#### What to produce:
Only the lines from the first line of the material below to the line containing "(397, 335) = (402, 323): grey", inclusive, should be copied, each exactly as written.

^^^^

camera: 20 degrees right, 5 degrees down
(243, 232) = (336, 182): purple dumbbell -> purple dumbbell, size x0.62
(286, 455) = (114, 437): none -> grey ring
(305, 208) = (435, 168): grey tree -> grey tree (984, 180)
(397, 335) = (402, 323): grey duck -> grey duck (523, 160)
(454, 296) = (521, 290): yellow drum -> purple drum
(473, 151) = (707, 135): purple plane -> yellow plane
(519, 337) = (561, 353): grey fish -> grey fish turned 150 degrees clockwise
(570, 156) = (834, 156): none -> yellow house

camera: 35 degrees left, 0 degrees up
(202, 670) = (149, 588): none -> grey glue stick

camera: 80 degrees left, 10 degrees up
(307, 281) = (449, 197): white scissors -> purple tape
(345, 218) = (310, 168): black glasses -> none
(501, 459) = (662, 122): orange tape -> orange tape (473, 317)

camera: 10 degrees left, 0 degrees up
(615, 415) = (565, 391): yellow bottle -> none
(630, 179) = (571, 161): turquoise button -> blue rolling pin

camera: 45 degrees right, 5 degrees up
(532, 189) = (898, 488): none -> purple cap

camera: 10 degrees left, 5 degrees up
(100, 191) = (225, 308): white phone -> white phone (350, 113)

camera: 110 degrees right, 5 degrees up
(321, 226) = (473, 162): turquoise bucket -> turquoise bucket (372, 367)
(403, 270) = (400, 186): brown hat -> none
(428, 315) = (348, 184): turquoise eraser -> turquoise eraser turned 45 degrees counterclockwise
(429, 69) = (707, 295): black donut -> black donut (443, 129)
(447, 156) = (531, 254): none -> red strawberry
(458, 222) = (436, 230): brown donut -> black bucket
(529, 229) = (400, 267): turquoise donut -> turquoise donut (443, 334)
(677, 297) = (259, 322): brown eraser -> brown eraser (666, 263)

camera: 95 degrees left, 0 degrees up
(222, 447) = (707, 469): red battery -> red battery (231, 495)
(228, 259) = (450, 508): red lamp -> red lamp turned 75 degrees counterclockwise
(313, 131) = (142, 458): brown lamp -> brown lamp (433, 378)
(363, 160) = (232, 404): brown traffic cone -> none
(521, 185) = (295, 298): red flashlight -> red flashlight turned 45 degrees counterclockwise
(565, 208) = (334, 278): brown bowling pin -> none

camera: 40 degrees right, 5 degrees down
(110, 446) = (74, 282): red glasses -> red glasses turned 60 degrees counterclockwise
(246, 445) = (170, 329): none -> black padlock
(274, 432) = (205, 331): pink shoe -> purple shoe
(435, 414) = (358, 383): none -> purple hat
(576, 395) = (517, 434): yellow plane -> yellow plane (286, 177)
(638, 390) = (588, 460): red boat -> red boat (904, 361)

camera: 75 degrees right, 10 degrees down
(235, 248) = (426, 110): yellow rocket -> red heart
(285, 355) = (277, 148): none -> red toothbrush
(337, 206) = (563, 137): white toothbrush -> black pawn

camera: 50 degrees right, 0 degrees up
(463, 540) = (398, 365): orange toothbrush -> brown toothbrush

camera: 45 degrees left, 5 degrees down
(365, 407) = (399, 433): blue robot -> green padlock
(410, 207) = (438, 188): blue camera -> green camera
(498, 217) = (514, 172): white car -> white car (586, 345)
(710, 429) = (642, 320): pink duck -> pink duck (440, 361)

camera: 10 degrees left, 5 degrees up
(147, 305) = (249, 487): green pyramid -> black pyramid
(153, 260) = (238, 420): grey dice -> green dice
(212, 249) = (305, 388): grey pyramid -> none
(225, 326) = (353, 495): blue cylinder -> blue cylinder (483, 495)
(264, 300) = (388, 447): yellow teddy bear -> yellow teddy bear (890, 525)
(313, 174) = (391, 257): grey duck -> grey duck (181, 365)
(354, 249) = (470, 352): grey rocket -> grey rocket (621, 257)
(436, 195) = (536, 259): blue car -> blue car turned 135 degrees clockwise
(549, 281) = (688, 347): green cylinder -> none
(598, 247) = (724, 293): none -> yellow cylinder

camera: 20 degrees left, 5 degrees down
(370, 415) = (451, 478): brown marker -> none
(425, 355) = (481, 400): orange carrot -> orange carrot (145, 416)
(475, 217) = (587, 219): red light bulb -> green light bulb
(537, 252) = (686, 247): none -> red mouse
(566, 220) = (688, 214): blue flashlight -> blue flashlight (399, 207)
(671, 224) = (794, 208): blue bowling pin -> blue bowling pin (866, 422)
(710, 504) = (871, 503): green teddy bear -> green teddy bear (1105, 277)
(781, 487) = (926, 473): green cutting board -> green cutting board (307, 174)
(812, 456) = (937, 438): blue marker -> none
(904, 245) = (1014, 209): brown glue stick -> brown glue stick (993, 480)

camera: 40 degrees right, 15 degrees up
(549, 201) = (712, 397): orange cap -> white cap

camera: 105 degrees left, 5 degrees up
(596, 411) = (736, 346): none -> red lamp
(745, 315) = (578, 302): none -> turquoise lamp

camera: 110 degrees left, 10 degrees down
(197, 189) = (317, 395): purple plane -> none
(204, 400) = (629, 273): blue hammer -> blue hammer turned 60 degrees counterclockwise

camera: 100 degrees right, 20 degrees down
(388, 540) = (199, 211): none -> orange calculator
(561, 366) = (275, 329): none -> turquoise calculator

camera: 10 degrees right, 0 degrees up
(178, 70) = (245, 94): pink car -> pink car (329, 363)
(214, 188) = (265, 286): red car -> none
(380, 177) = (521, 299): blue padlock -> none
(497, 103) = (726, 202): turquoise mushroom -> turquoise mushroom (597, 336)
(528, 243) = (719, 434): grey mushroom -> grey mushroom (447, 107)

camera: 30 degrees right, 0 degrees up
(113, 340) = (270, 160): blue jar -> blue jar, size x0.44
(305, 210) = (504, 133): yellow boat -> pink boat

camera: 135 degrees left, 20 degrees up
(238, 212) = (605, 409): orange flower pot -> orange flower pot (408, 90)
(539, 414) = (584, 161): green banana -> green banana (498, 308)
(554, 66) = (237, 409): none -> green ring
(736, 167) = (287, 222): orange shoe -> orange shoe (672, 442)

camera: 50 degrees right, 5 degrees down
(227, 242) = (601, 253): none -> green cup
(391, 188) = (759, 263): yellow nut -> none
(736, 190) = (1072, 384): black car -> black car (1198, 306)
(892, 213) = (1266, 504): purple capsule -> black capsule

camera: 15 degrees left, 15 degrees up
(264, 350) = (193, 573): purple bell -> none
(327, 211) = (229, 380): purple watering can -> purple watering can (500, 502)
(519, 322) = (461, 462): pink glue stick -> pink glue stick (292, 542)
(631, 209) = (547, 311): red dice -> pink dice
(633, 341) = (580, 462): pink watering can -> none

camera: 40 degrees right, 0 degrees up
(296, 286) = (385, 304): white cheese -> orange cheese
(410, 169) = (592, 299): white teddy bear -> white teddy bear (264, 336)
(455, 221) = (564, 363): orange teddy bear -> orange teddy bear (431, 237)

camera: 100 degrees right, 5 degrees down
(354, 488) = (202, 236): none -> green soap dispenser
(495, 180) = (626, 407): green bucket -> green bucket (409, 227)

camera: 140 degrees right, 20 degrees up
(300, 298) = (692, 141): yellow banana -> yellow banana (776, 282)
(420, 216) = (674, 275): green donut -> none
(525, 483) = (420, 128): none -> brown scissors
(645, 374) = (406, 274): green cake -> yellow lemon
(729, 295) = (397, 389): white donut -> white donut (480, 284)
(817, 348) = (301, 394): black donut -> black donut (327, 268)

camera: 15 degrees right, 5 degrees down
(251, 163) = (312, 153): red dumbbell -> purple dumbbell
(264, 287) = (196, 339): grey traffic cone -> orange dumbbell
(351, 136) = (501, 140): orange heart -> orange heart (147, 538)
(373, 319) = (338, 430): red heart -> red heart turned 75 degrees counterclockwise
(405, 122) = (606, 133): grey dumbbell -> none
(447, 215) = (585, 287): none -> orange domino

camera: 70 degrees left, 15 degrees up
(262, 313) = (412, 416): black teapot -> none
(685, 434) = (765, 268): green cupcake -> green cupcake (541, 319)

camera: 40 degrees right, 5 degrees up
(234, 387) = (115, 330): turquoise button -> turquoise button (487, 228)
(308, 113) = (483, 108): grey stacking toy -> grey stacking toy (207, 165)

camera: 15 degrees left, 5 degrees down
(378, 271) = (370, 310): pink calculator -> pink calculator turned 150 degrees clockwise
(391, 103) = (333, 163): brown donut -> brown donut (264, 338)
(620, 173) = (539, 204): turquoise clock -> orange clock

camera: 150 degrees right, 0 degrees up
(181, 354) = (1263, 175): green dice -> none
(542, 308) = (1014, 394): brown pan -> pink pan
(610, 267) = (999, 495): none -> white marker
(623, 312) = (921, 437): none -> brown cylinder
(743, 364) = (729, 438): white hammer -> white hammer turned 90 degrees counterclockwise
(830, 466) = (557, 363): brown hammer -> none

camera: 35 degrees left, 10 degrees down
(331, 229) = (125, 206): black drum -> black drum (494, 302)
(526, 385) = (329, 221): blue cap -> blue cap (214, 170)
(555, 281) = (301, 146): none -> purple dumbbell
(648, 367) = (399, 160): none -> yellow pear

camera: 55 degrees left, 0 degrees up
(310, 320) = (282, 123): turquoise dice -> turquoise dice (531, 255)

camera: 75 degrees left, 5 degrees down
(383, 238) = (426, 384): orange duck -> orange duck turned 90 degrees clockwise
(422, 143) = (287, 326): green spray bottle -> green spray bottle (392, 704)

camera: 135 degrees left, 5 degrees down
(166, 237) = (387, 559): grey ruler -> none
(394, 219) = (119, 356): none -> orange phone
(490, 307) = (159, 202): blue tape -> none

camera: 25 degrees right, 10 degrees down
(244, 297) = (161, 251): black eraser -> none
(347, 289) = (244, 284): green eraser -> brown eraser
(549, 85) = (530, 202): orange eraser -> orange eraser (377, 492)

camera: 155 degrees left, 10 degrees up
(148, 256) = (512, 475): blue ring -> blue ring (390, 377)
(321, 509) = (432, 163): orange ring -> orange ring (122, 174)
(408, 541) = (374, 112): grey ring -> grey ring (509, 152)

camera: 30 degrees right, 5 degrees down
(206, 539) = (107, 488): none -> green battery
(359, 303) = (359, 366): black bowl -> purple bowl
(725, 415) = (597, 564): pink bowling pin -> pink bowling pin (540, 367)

^^^^

#### Solution to the exercise:
camera: 20 degrees right, 5 degrees down
(243, 232) = (336, 182): purple dumbbell -> purple dumbbell, size x0.62
(286, 455) = (114, 437): none -> grey ring
(305, 208) = (435, 168): grey tree -> grey tree (984, 180)
(397, 335) = (402, 323): grey duck -> grey duck (523, 160)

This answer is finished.